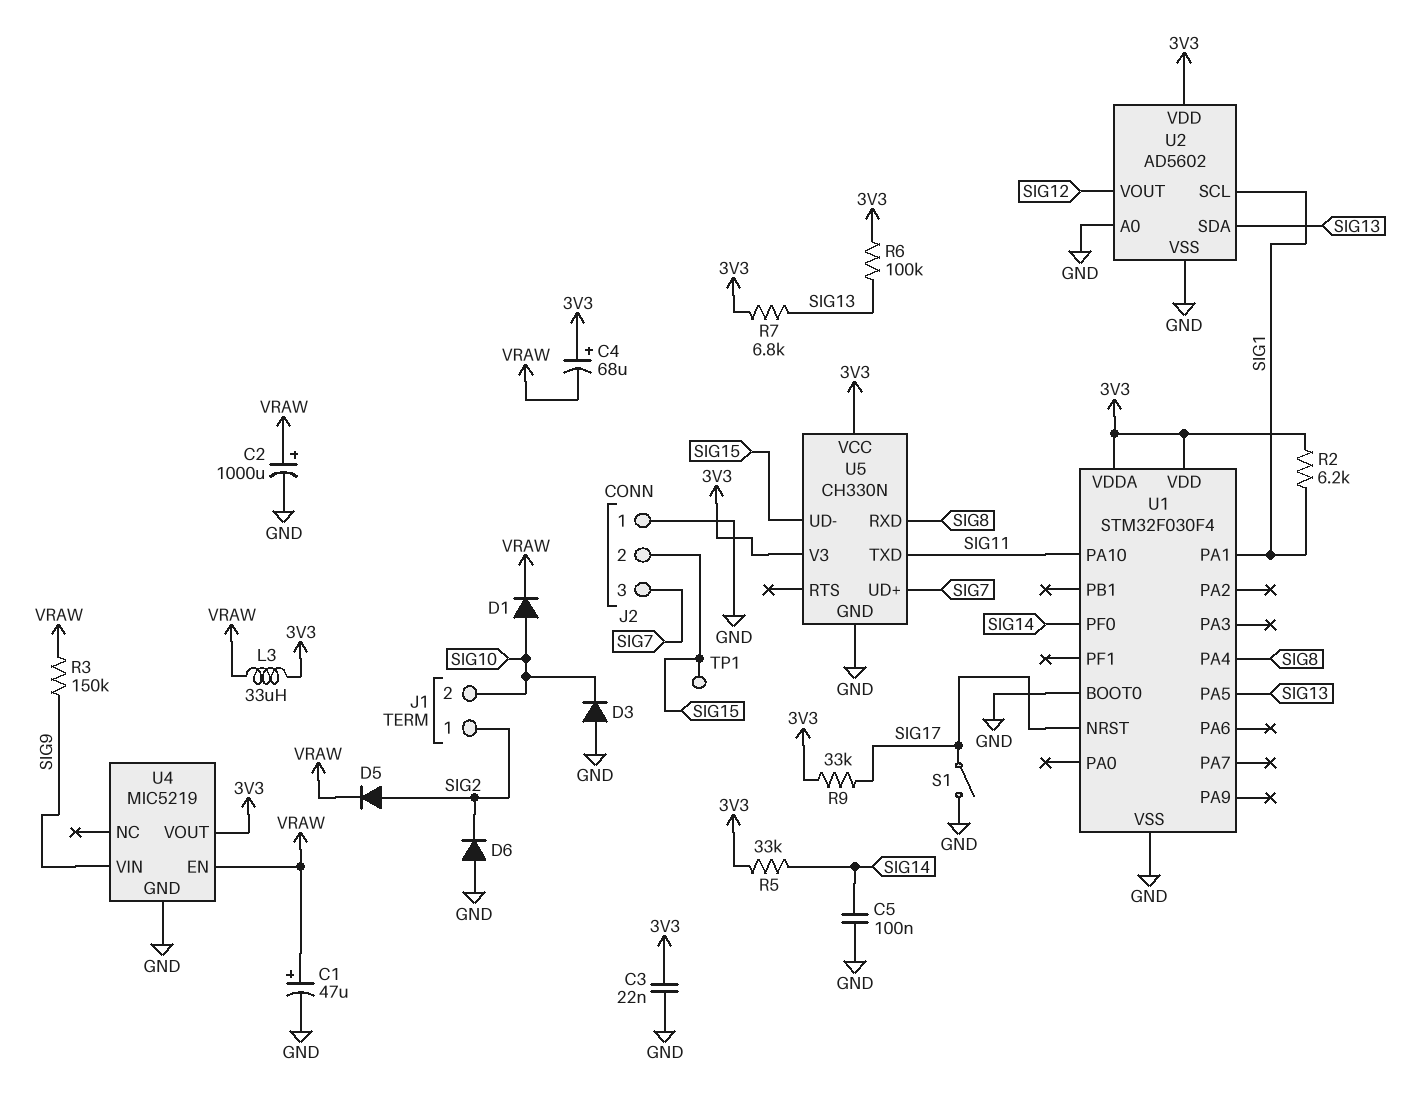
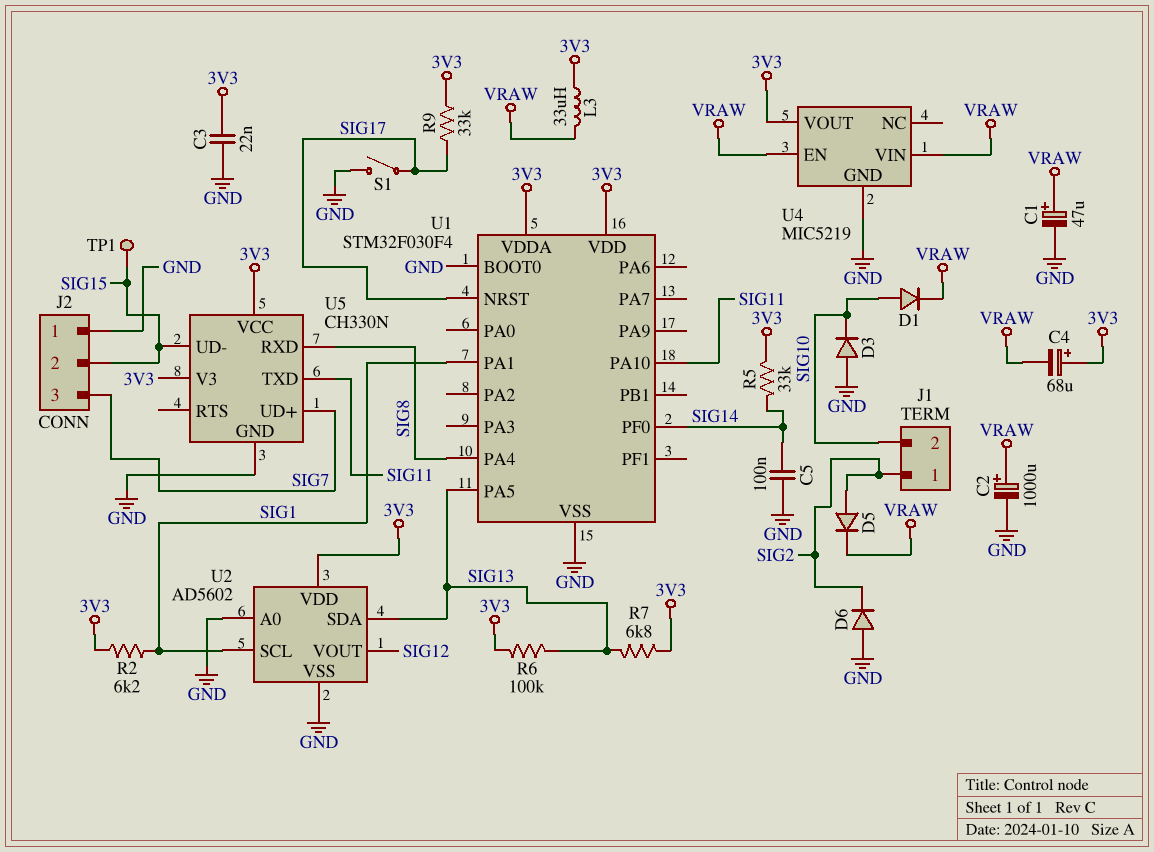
R3: 150k (SIG9, VRAW) -> none
U4 pin VIN: SIG9 -> VRAW

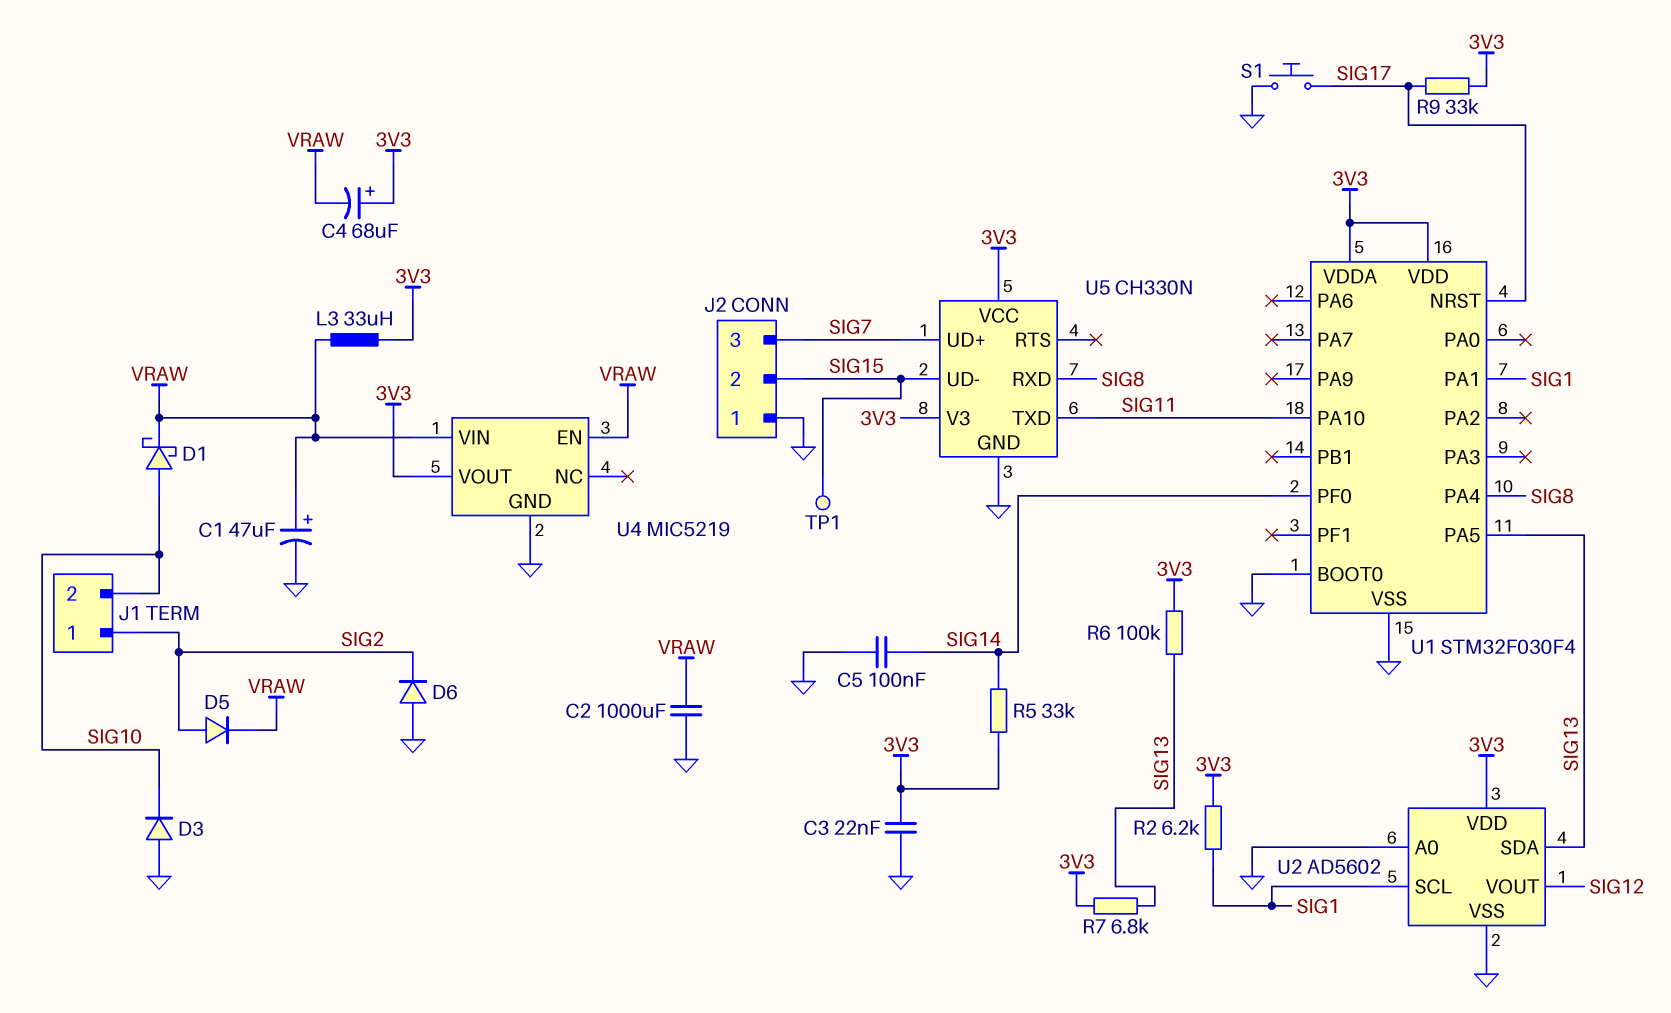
C2: 1000uF (plus VRAW, minus GND) -> 1000uF (GND, VRAW)
D1: diode (A SIG10, K VRAW) -> schottky (A SIG10, K VRAW)
S1: switch (GND, SIG17) -> button (GND, SIG17)

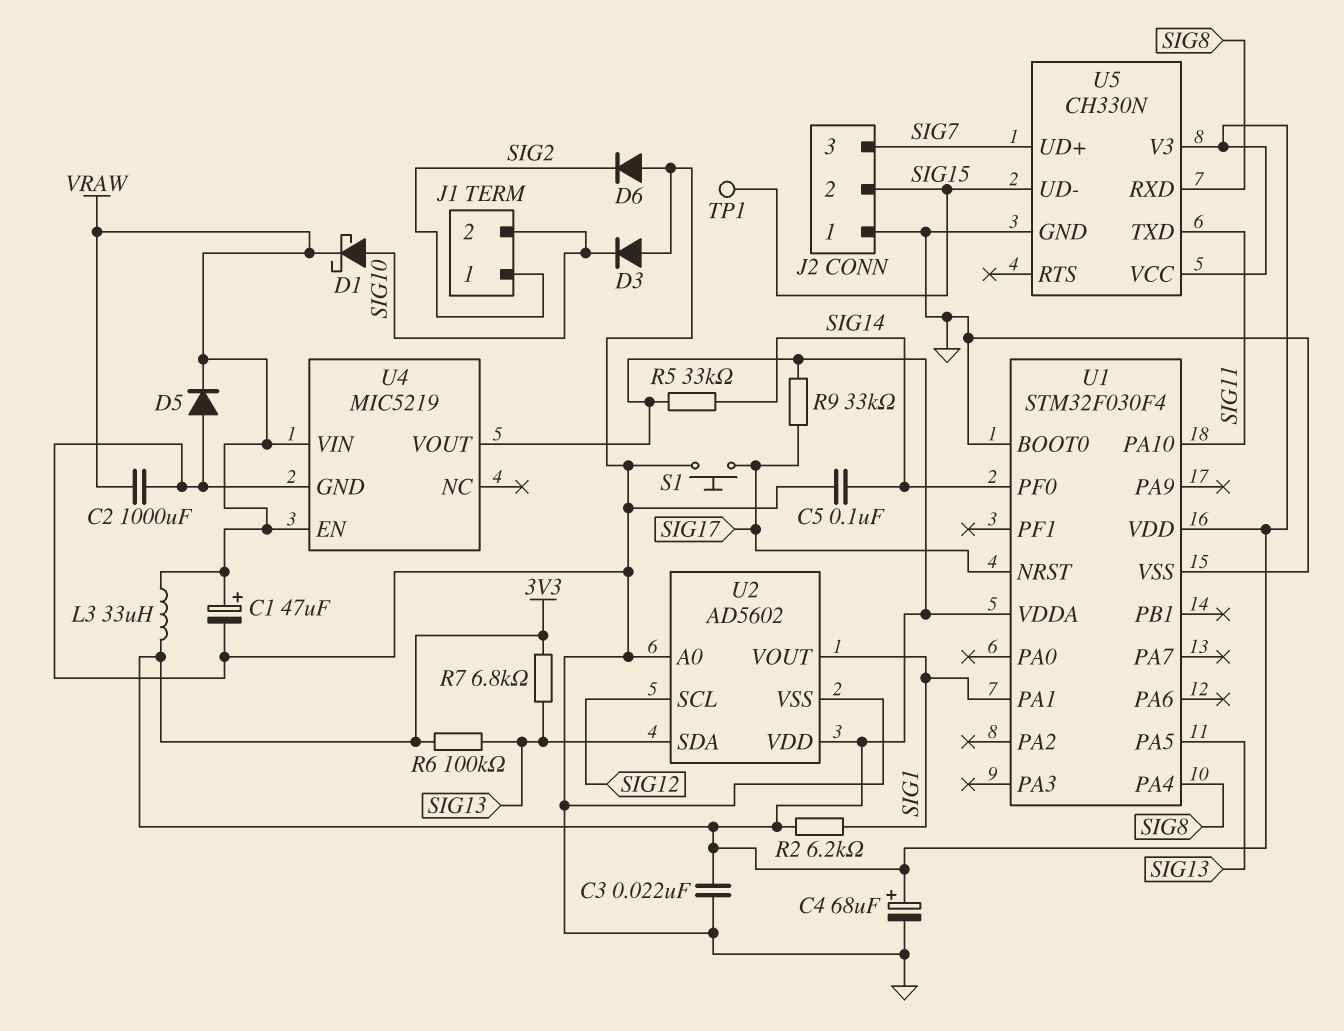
C4: 68uF (plus 3V3, minus VRAW) -> 68uF (plus 3V3, minus GND)
D5: diode (A SIG2, K VRAW) -> diode (A GND, K VRAW)
U2 pin SCL: SIG1 -> SIG12
U2 pin VOUT: SIG12 -> SIG1

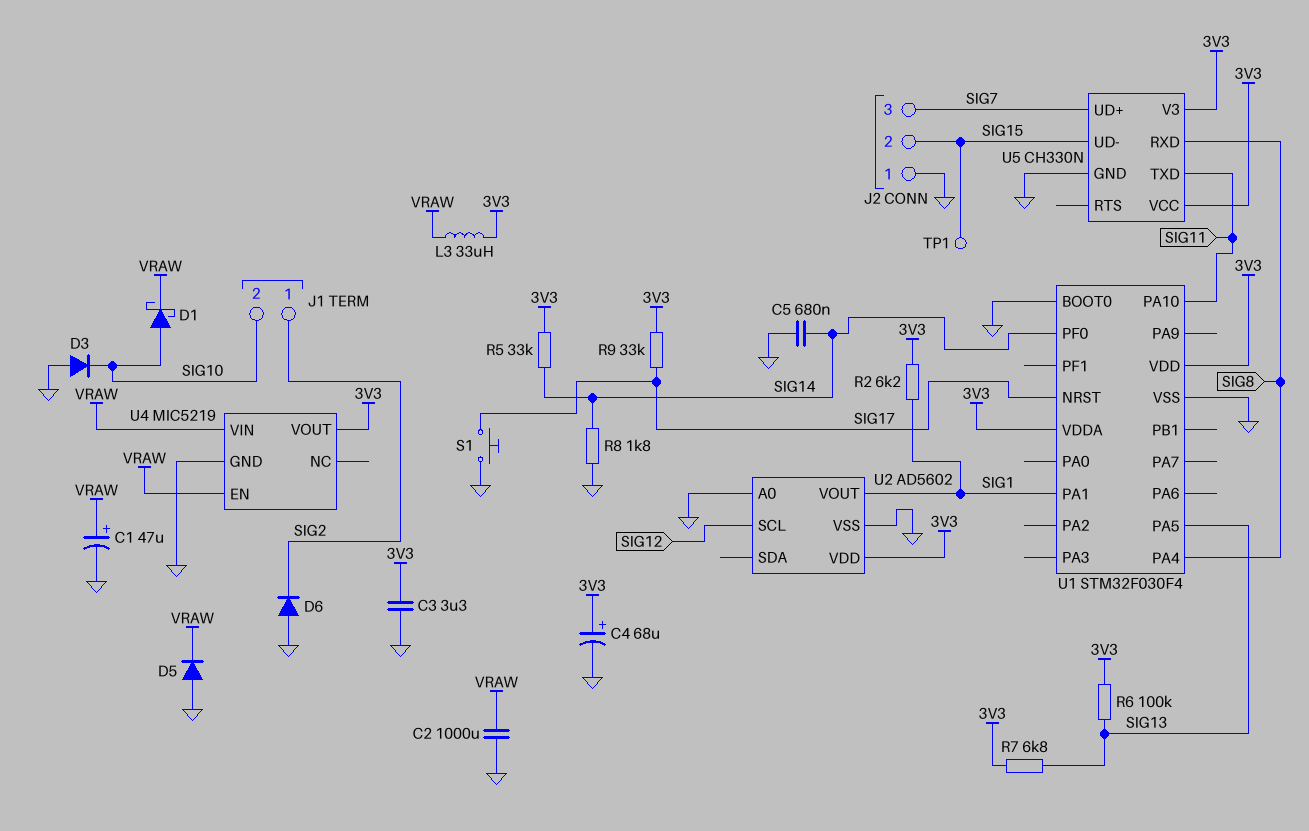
C3: 22nF (3V3, GND) -> 3.3uF (3V3, GND)
C5: 100nF (GND, SIG14) -> 680nF (GND, SIG14)
R8: none -> 1.8k (GND, SIG14)
U2 pin SDA: SIG13 -> none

──────────────────────────────

What to work on >> The entire listing above, word for word and without pictures, is what should be output.

Task result >>
R3: 150k (SIG9, VRAW) -> none
U4 pin VIN: SIG9 -> VRAW

C2: 1000uF (plus VRAW, minus GND) -> 1000uF (GND, VRAW)
D1: diode (A SIG10, K VRAW) -> schottky (A SIG10, K VRAW)
S1: switch (GND, SIG17) -> button (GND, SIG17)

C4: 68uF (plus 3V3, minus VRAW) -> 68uF (plus 3V3, minus GND)
D5: diode (A SIG2, K VRAW) -> diode (A GND, K VRAW)
U2 pin SCL: SIG1 -> SIG12
U2 pin VOUT: SIG12 -> SIG1

C3: 22nF (3V3, GND) -> 3.3uF (3V3, GND)
C5: 100nF (GND, SIG14) -> 680nF (GND, SIG14)
R8: none -> 1.8k (GND, SIG14)
U2 pin SDA: SIG13 -> none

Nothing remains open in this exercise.